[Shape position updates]
---

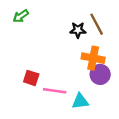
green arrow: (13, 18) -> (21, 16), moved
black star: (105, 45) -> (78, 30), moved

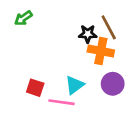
orange cross: (93, 58) -> (101, 51), moved
cyan triangle: (80, 101) -> (75, 85), moved, turned -30

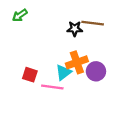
brown line: (109, 27) -> (93, 23), turned -55
orange cross: (101, 51) -> (77, 62), moved, turned -30

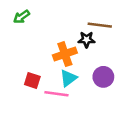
black star: (75, 29) -> (87, 40), moved
orange cross: (77, 62) -> (65, 54), moved

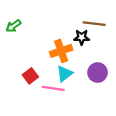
green arrow: (22, 17) -> (13, 26), moved
red square: (32, 80) -> (30, 76), turned 35

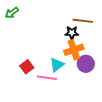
green arrow: (13, 26) -> (12, 13), moved
orange cross: (61, 51) -> (74, 50), moved

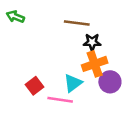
green arrow: (12, 13) -> (15, 17), turned 56
brown line: (83, 21) -> (77, 23), moved

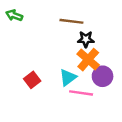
orange cross: (95, 64) -> (88, 60), turned -30
pink line: (60, 100) -> (81, 93), moved

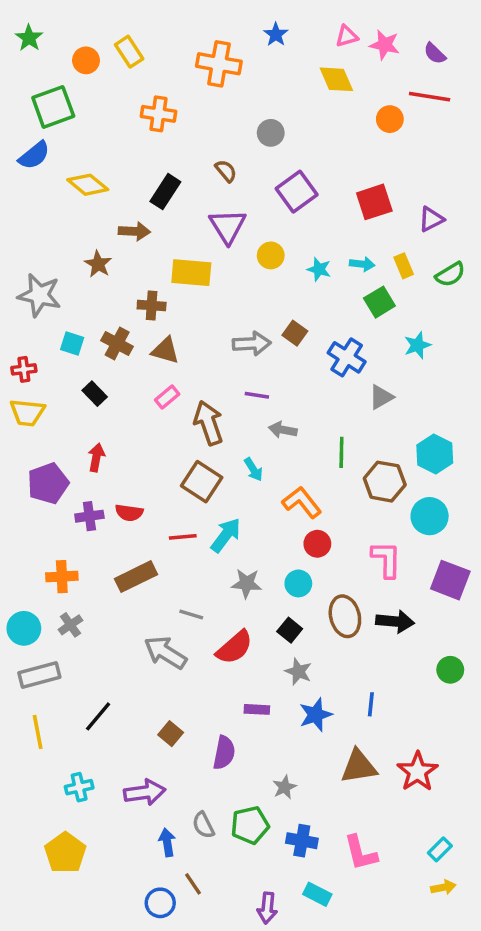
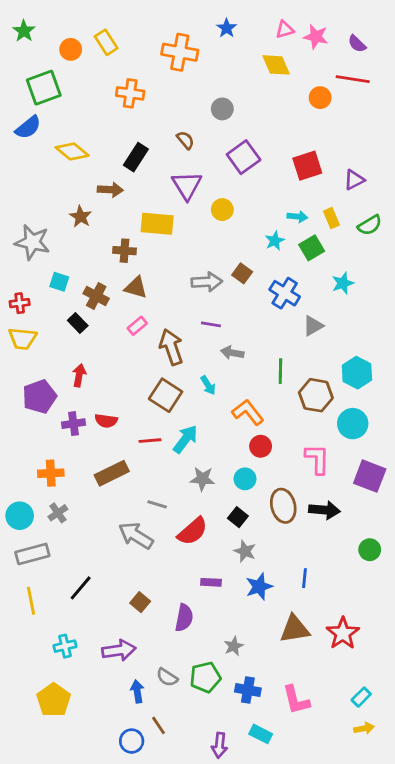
cyan star: (319, 269) -> (275, 241), moved, turned 30
brown cross: (117, 343) -> (96, 296), moved
gray semicircle: (203, 825) -> (167, 677), turned -30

---

Return every line from the entries that holds the string "cyan".

RESPONSE AREA:
cyan triangle: (80, 101) -> (75, 85), moved, turned -30
cyan star: (319, 269) -> (275, 241), moved, turned 30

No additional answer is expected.